■ YOUR GOAL: Output only the span of lines that begins at the line containing "D2: none -> diode BAV21 (A NET16, K -9V)" and ends at the last line of the data, both included, exactly as they appear.

Records contained in a dataset
============================================================

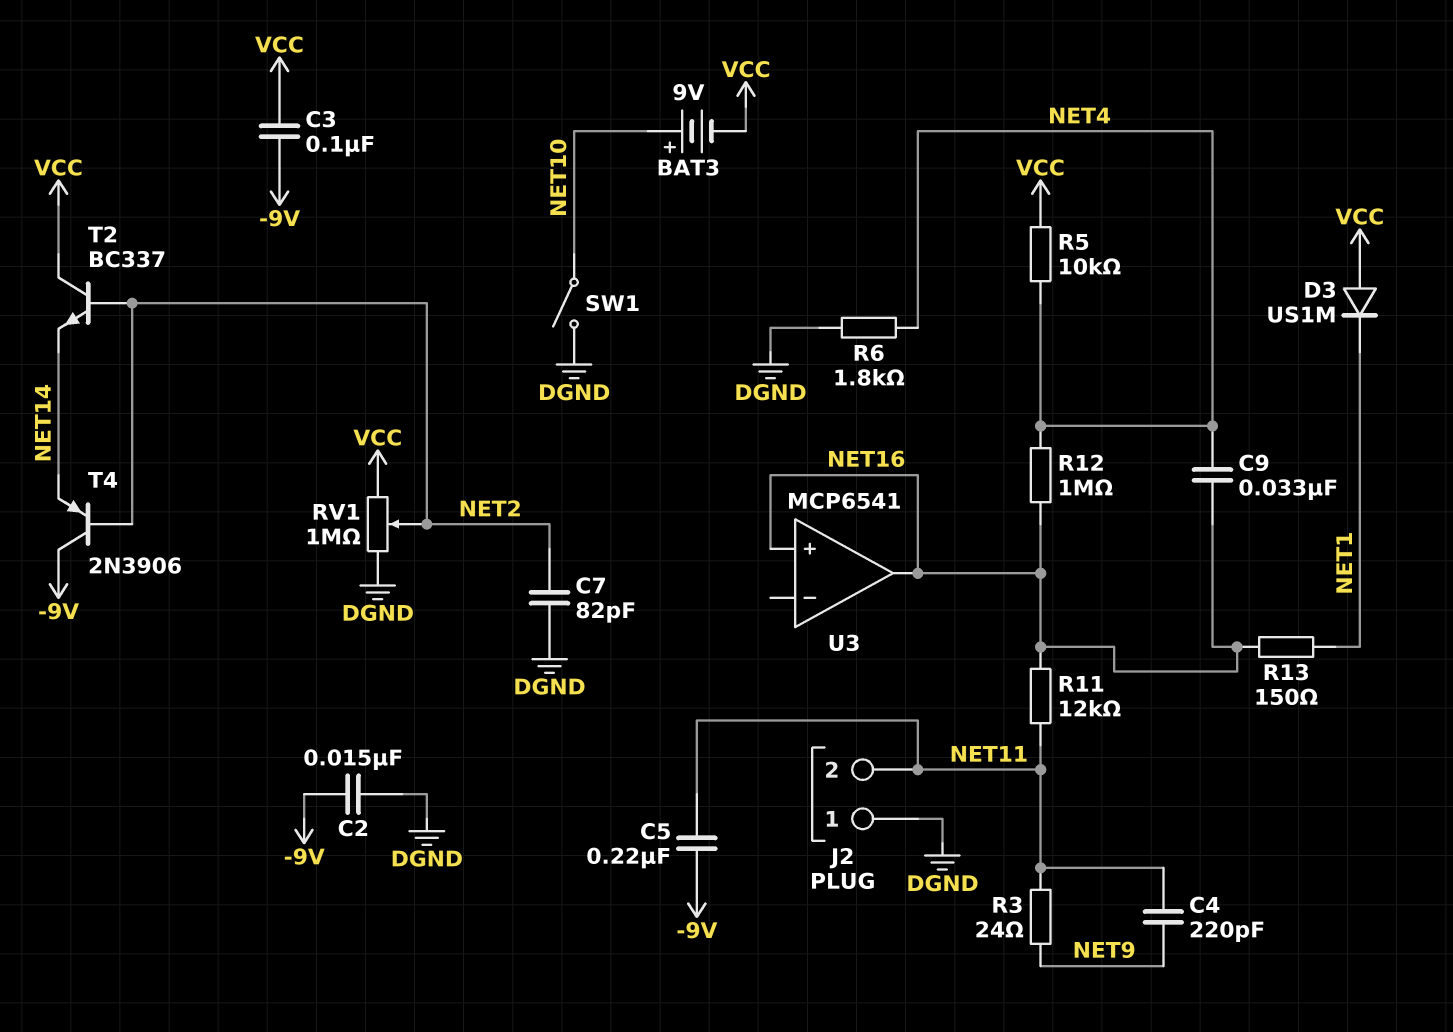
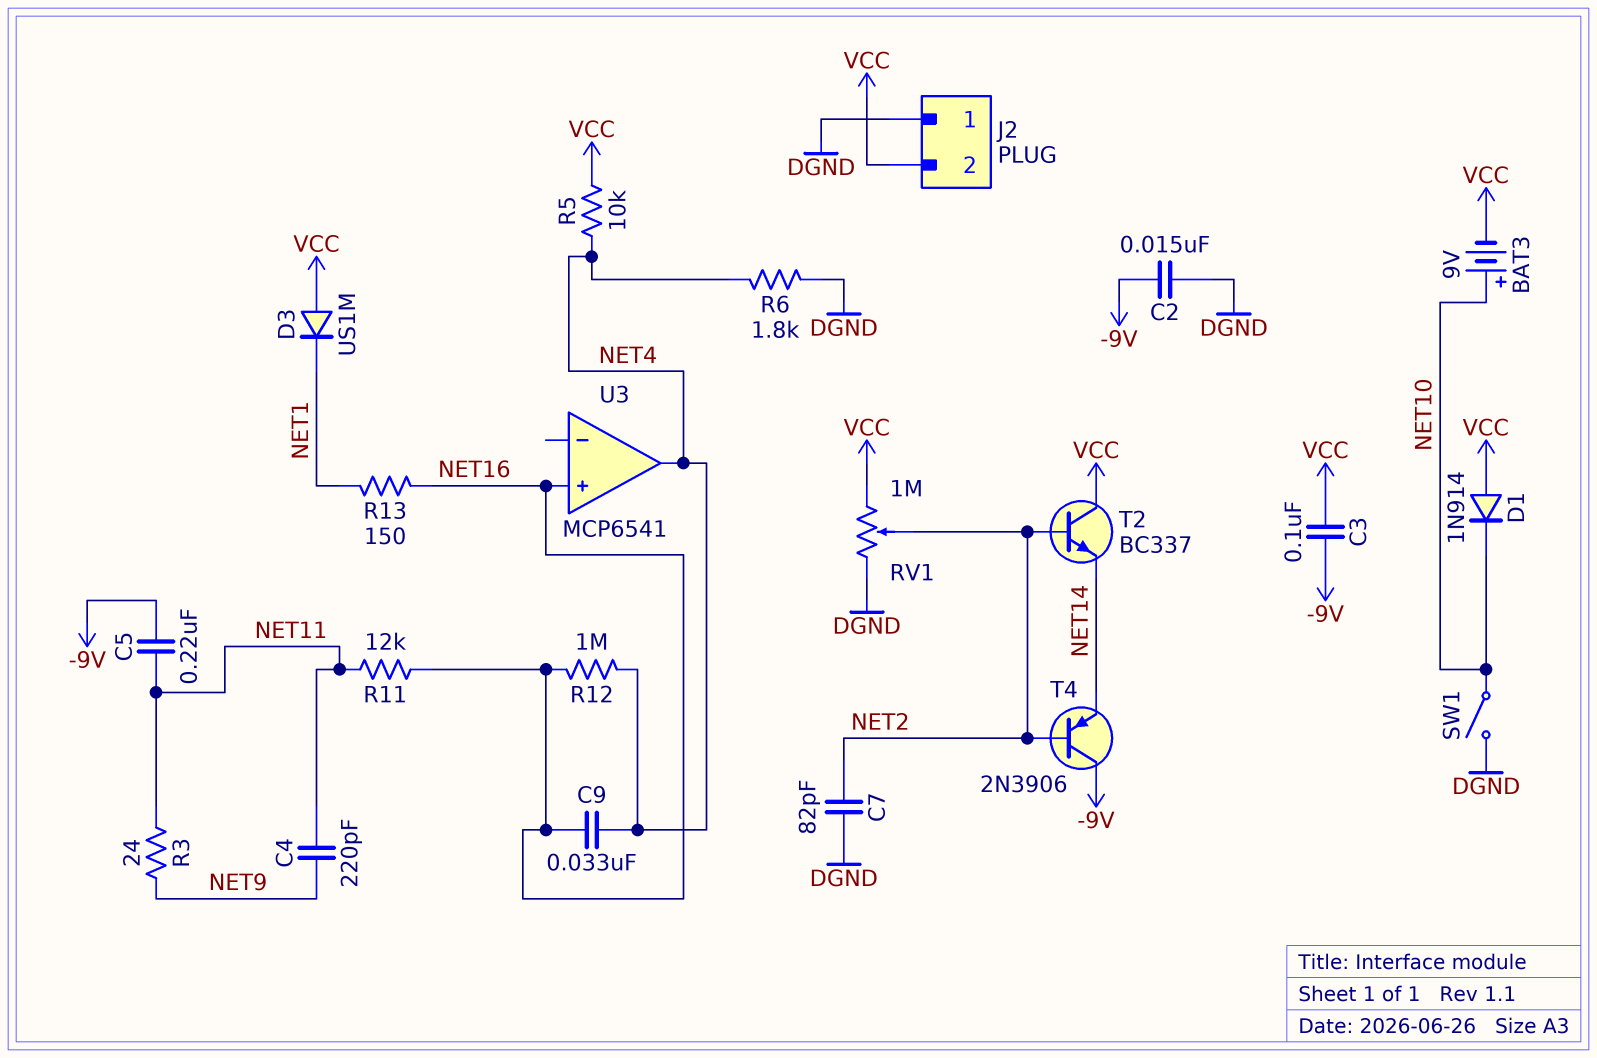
D1: none -> diode 1N914 (A VCC, K NET10)
J2 pin 2: NET11 -> VCC
U3 pin out: NET16 -> NET4

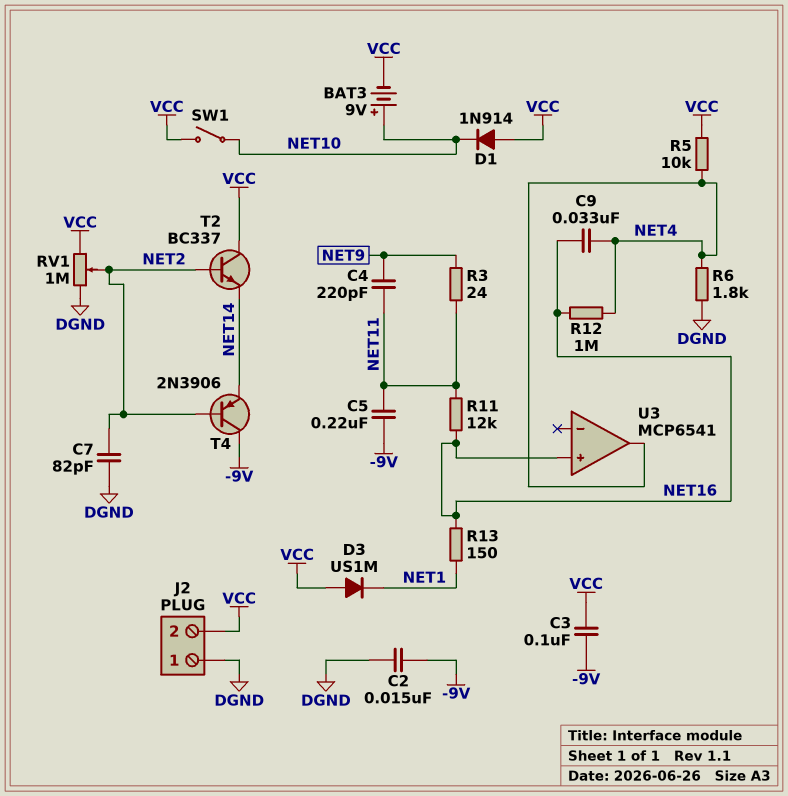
SW1: switch (DGND, NET10) -> switch (NET10, VCC)

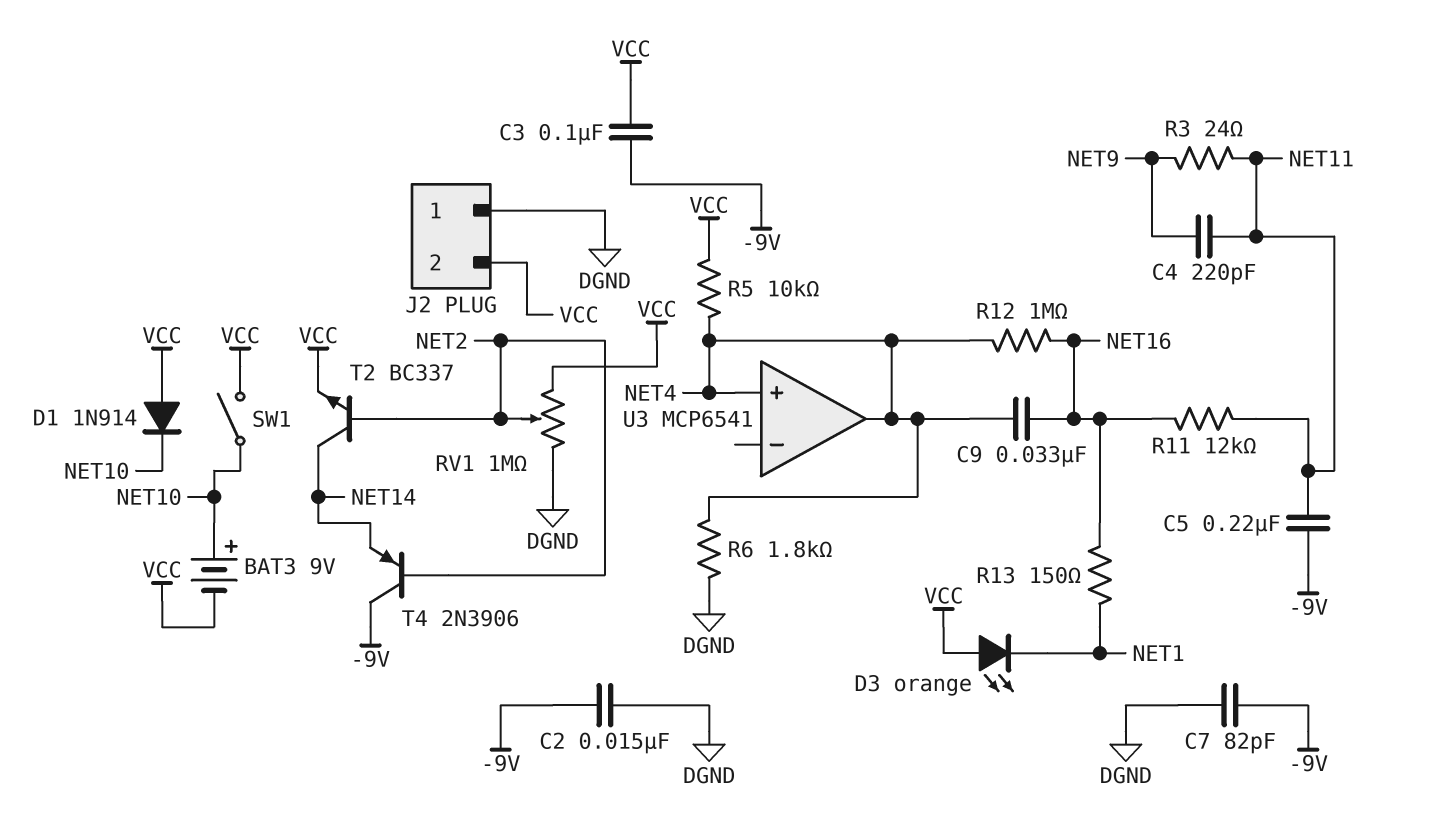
C7: 82pF (DGND, NET2) -> 82pF (-9V, DGND)
D3: diode US1M (A VCC, K NET1) -> LED orange (A VCC, K NET1)
T2: NPN BC337 (B NET2, C VCC, E NET14) -> NPN BC337 (B NET2, C NET14, E VCC)
U3 pin in+: NET16 -> NET4

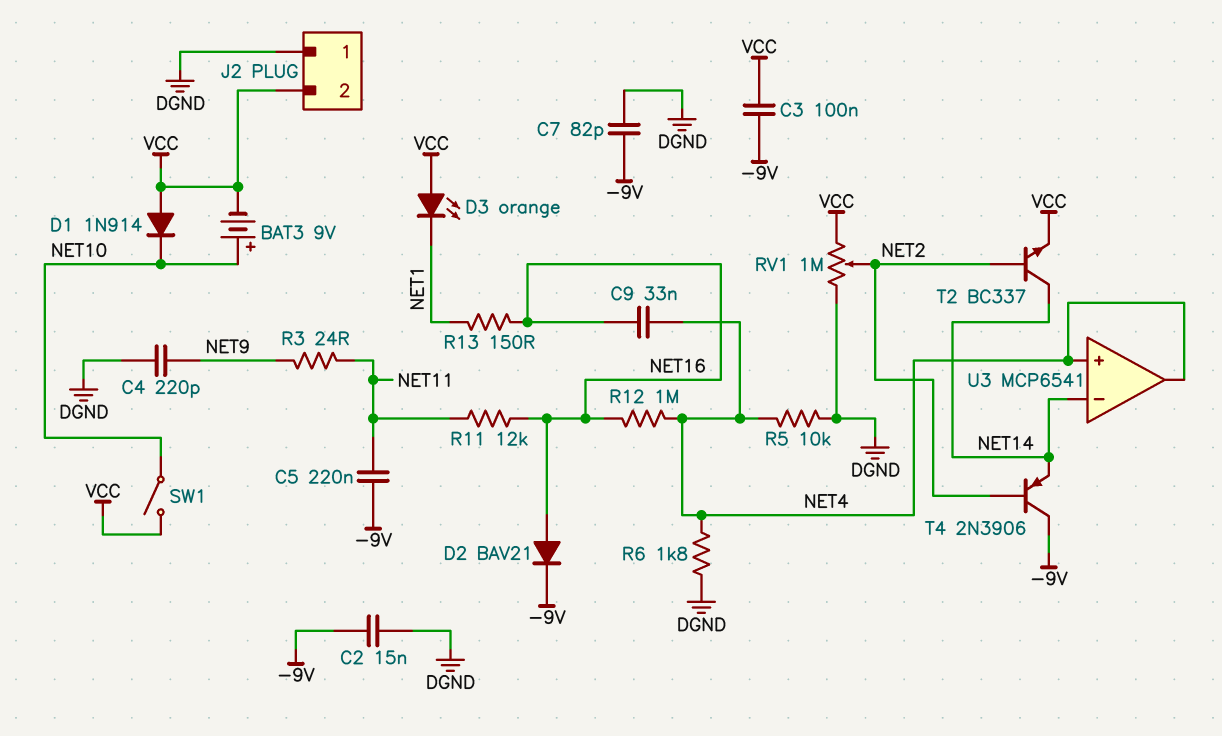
C4: 220pF (NET9, NET11) -> 220pF (DGND, NET9)
D2: none -> diode BAV21 (A NET16, K -9V)
R5: 10k (NET4, VCC) -> 10k (DGND, NET4)
U3 pin in-: none -> NET14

============================================================

■ RESPONSE TO THE EXERCISE:
D2: none -> diode BAV21 (A NET16, K -9V)
R5: 10k (NET4, VCC) -> 10k (DGND, NET4)
U3 pin in-: none -> NET14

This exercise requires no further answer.